** Activity **
Copy each of the entries below faithfully, setting aside any pictures.

═══ Given entries ═══

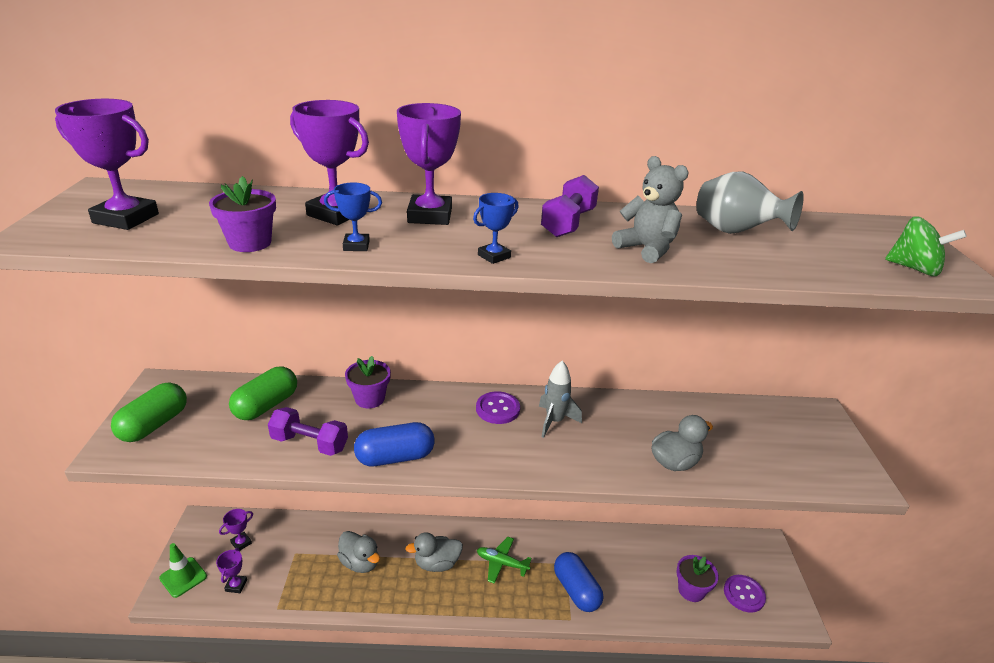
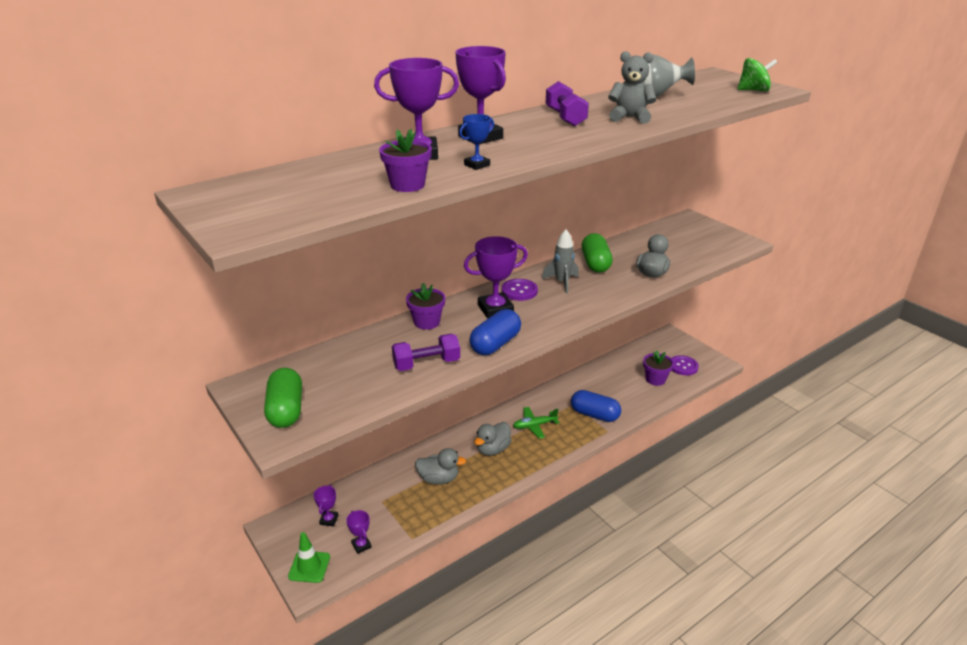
camera: 35 degrees left, 0 degrees up
purple trophy [55,99,159,230] -> purple trophy moved to [464,236,528,319]
green capsule [229,367,297,420] -> green capsule moved to [582,233,613,273]
blue trophy [473,193,518,264] -> none

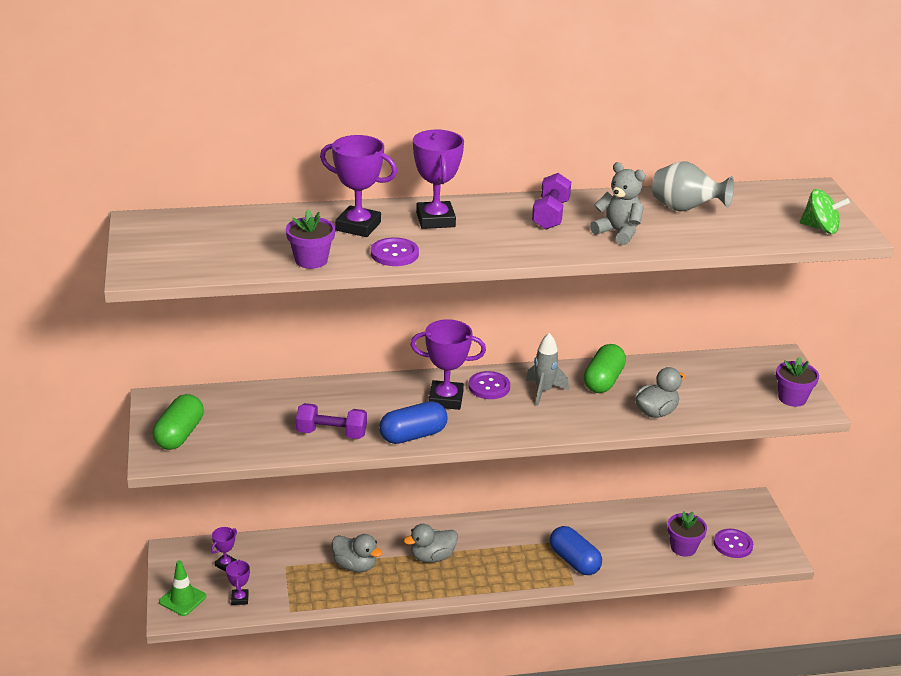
camera: 25 degrees right, 0 degrees up
purple flower pot [406,283,445,330] -> purple flower pot moved to [776,356,819,407]
blue trophy [459,114,494,170] -> purple button [371,238,419,266]
green plane [513,407,559,439] -> none

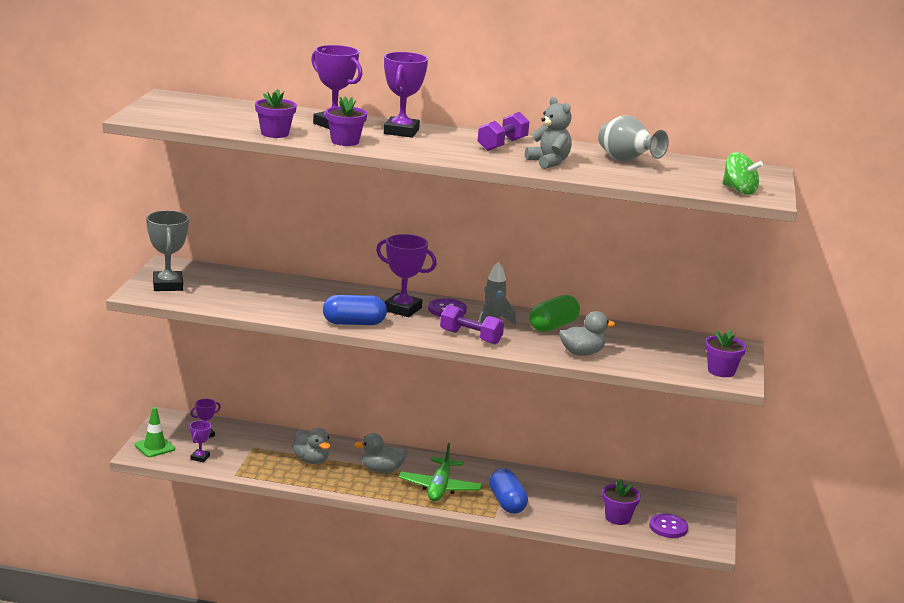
camera: 20 degrees right, 10 degrees down
green capsule [153,394,204,450] -> grey trophy [146,211,189,291]
purple dumbbell [296,403,367,439] -> purple dumbbell moved to [440,305,504,344]
purple button [371,238,419,266] -> purple flower pot [326,96,367,146]
none -> green plane [398,443,482,501]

═══

** Answer box **
camera: 35 degrees left, 0 degrees up
purple trophy [55,99,159,230] -> purple trophy moved to [464,236,528,319]
green capsule [229,367,297,420] -> green capsule moved to [582,233,613,273]
blue trophy [473,193,518,264] -> none

camera: 25 degrees right, 0 degrees up
purple flower pot [406,283,445,330] -> purple flower pot moved to [776,356,819,407]
blue trophy [459,114,494,170] -> purple button [371,238,419,266]
green plane [513,407,559,439] -> none

camera: 20 degrees right, 10 degrees down
green capsule [153,394,204,450] -> grey trophy [146,211,189,291]
purple dumbbell [296,403,367,439] -> purple dumbbell moved to [440,305,504,344]
purple button [371,238,419,266] -> purple flower pot [326,96,367,146]
none -> green plane [398,443,482,501]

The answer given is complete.